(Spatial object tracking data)
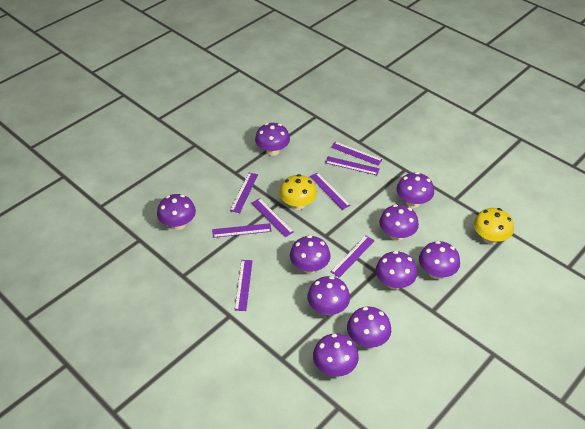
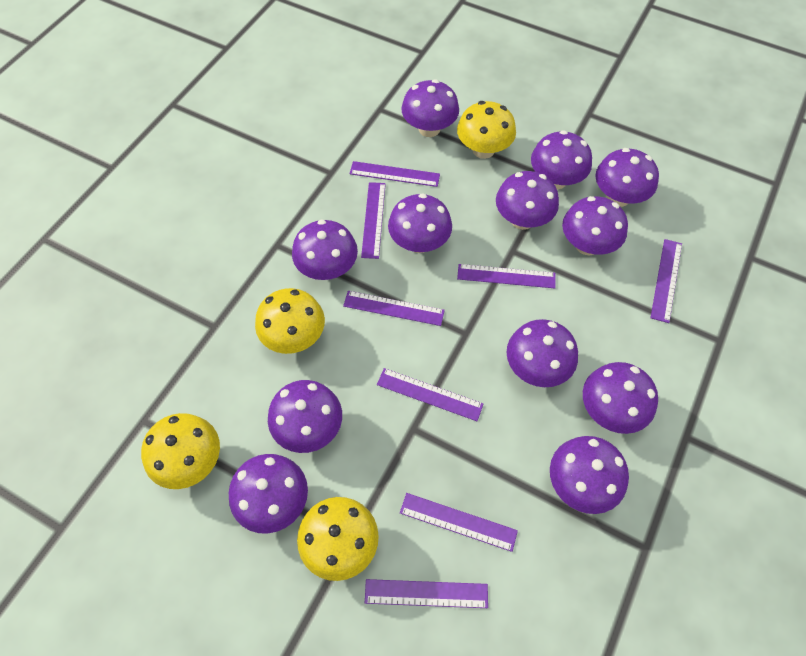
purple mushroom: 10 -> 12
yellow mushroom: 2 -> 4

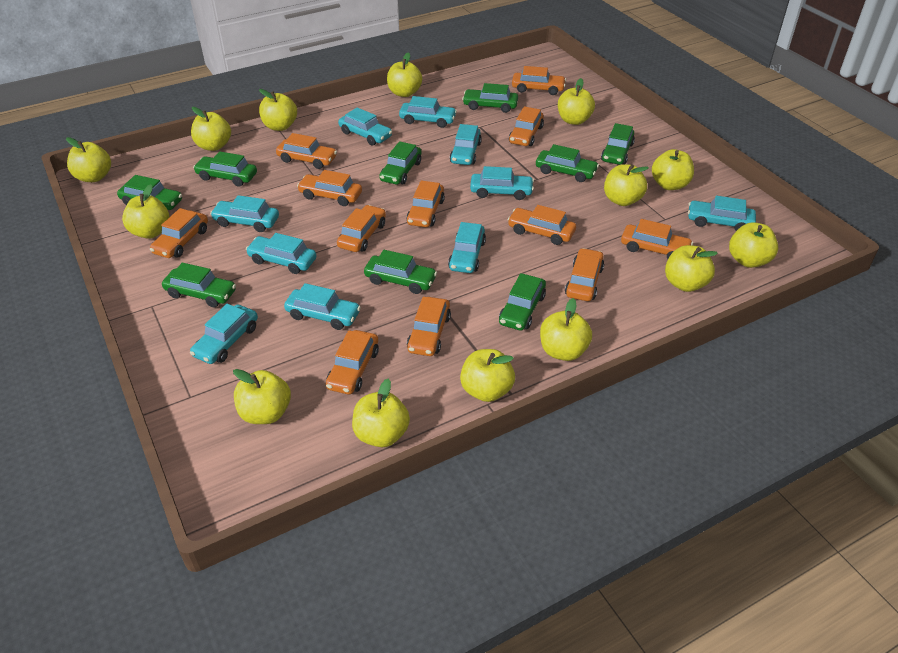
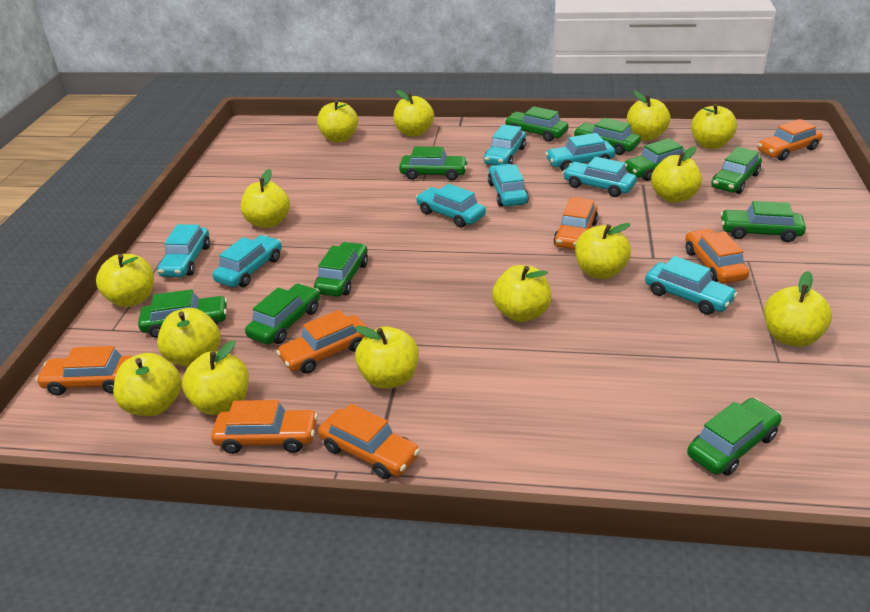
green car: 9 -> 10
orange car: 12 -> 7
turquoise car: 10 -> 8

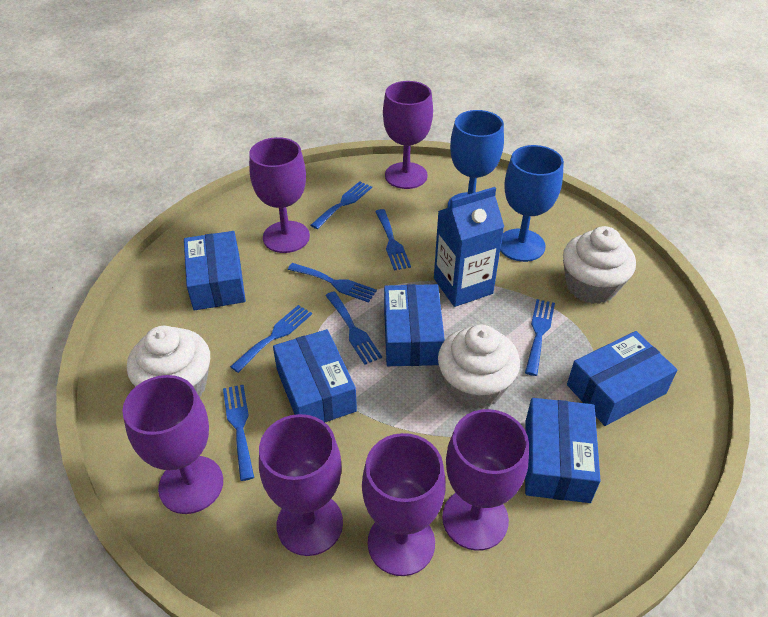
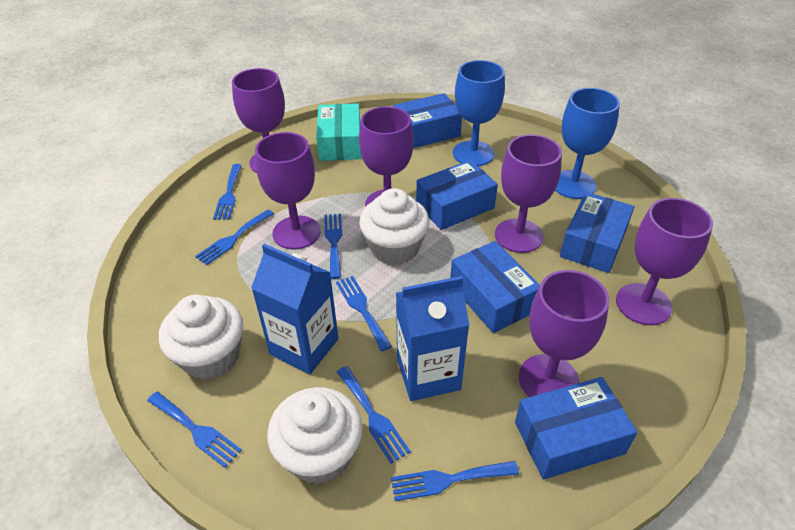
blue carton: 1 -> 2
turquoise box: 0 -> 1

WHAT TO DO:
Please transcribe exactly the lines from the one containing "orange car: 12 -> 7" through the final line of the data, including both, and nothing else. Pictures are to be left out.

WRITTEN ANSWER:
orange car: 12 -> 7
turquoise car: 10 -> 8

blue carton: 1 -> 2
turquoise box: 0 -> 1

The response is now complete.